— TASK DIRECTIONS —
Would you return the listing that follows exactly, leaving its pictures behind?

— PROVIDED DATA —
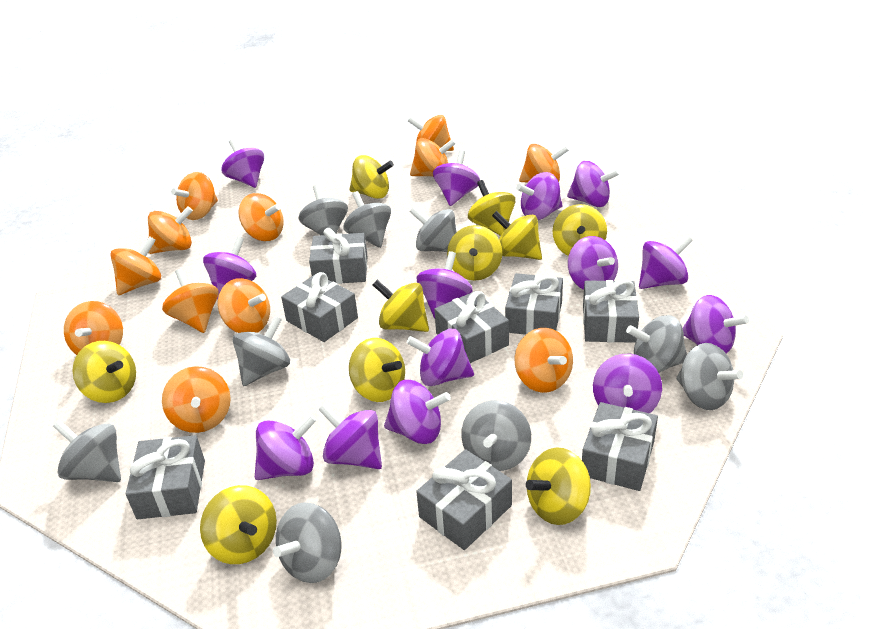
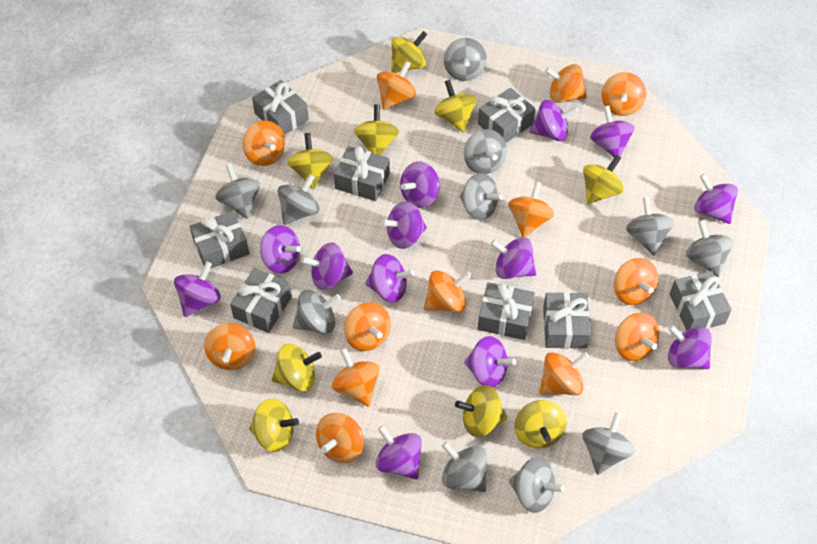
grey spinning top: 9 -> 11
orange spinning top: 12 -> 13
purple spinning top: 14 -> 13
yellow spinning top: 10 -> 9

— ANSWER FOR THE TASK —
grey spinning top: 9 -> 11
orange spinning top: 12 -> 13
purple spinning top: 14 -> 13
yellow spinning top: 10 -> 9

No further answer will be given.